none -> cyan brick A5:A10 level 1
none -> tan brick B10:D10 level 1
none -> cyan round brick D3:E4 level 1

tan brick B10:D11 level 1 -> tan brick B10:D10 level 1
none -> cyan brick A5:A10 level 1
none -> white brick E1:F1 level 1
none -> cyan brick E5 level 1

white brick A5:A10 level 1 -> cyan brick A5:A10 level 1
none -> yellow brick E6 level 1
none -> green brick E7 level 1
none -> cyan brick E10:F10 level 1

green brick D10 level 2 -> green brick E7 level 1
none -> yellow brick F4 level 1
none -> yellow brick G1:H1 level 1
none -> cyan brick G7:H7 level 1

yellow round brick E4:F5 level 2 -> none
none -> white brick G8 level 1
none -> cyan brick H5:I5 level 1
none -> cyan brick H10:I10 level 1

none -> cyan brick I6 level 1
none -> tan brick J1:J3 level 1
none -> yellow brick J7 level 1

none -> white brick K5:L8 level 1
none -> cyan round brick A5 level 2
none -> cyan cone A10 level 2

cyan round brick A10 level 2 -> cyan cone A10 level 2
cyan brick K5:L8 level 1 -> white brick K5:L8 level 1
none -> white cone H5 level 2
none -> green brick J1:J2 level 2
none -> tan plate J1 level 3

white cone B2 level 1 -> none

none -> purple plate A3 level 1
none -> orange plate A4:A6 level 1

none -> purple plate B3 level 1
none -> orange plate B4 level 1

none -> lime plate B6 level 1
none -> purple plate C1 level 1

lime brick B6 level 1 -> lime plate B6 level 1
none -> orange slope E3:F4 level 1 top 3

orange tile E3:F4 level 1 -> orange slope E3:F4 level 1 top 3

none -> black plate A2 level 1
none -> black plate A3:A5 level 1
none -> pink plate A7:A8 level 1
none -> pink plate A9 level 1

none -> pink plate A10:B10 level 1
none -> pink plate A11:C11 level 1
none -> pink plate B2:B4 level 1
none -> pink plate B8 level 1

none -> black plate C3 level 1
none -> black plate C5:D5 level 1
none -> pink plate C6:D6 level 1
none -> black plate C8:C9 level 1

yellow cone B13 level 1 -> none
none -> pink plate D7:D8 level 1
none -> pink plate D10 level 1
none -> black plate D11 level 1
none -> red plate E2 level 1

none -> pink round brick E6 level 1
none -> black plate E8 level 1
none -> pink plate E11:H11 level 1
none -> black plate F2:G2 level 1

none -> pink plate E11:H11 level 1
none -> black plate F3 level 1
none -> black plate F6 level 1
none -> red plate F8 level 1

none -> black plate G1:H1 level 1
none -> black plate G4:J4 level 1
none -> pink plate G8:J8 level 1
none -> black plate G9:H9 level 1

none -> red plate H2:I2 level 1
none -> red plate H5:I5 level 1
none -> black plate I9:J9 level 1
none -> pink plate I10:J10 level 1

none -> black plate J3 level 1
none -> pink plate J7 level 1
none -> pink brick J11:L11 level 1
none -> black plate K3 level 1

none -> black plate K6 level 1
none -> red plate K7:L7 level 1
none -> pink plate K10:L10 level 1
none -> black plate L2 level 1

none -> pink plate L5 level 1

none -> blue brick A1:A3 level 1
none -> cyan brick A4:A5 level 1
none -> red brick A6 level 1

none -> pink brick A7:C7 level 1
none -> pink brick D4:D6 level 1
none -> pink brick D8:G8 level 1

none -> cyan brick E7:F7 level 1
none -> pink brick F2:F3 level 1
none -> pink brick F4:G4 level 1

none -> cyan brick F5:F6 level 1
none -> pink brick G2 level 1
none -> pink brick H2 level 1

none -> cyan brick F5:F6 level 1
—————
(ACTION ITEM): Nothing but the lines with "round" should be returned, copied from the entries above.

(TASK RESPONSE):
none -> cyan round brick D3:E4 level 1
yellow round brick E4:F5 level 2 -> none
none -> cyan round brick A5 level 2
cyan round brick A10 level 2 -> cyan cone A10 level 2
none -> pink round brick E6 level 1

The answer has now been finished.